Data provided:
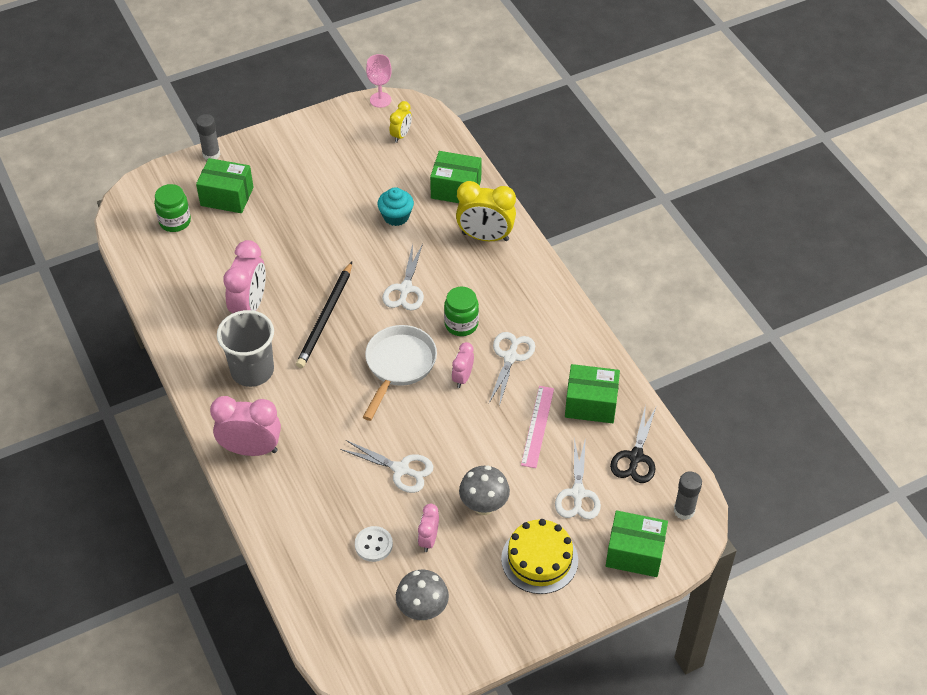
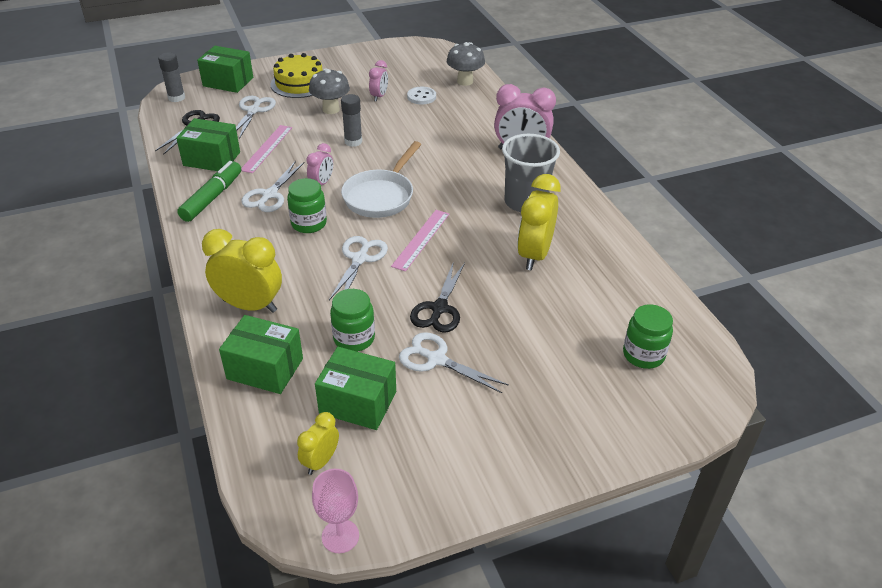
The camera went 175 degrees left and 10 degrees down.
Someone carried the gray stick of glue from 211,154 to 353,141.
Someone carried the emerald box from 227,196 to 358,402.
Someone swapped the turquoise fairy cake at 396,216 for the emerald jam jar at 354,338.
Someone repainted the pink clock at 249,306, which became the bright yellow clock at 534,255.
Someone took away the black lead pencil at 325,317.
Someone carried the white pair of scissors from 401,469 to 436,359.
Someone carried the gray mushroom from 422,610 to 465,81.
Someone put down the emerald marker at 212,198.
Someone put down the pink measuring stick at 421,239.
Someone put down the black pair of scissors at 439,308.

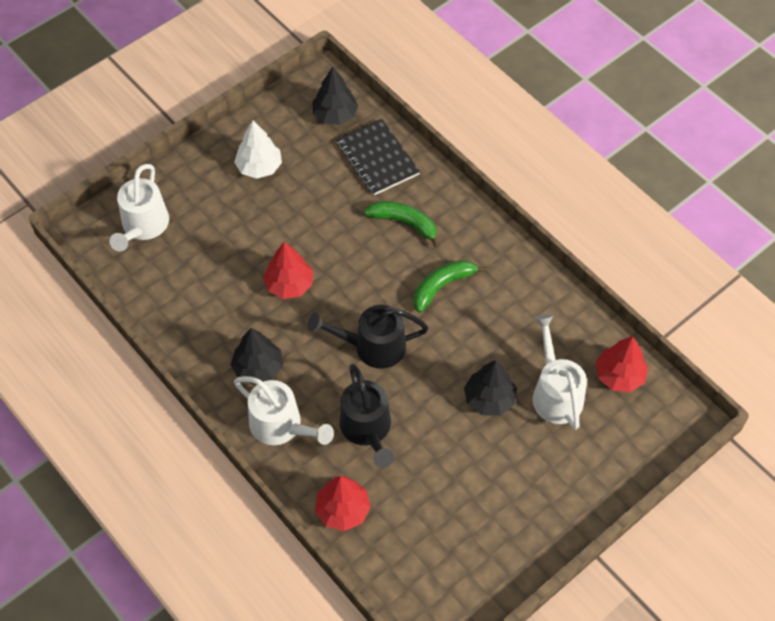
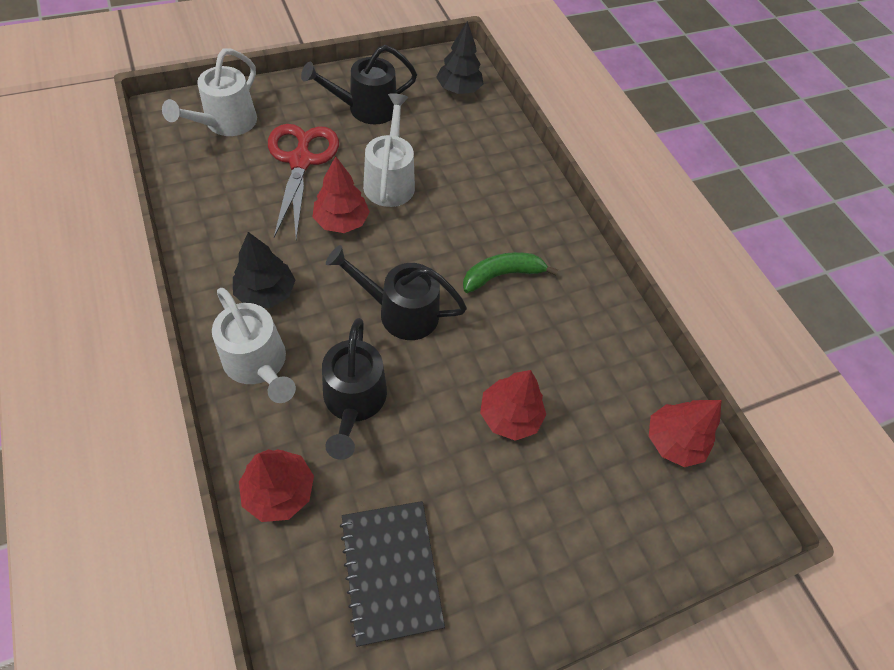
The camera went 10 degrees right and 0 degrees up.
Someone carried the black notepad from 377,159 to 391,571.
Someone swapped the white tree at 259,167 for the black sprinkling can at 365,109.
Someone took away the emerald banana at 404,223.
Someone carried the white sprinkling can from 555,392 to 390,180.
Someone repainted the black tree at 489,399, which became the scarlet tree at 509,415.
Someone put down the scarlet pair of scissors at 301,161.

Problem statement: Every line above with the word "white" belongs in the answer, copied as written.

Written answer:
Someone carried the white pair of scissors from 401,469 to 436,359.
Someone swapped the white tree at 259,167 for the black sprinkling can at 365,109.
Someone carried the white sprinkling can from 555,392 to 390,180.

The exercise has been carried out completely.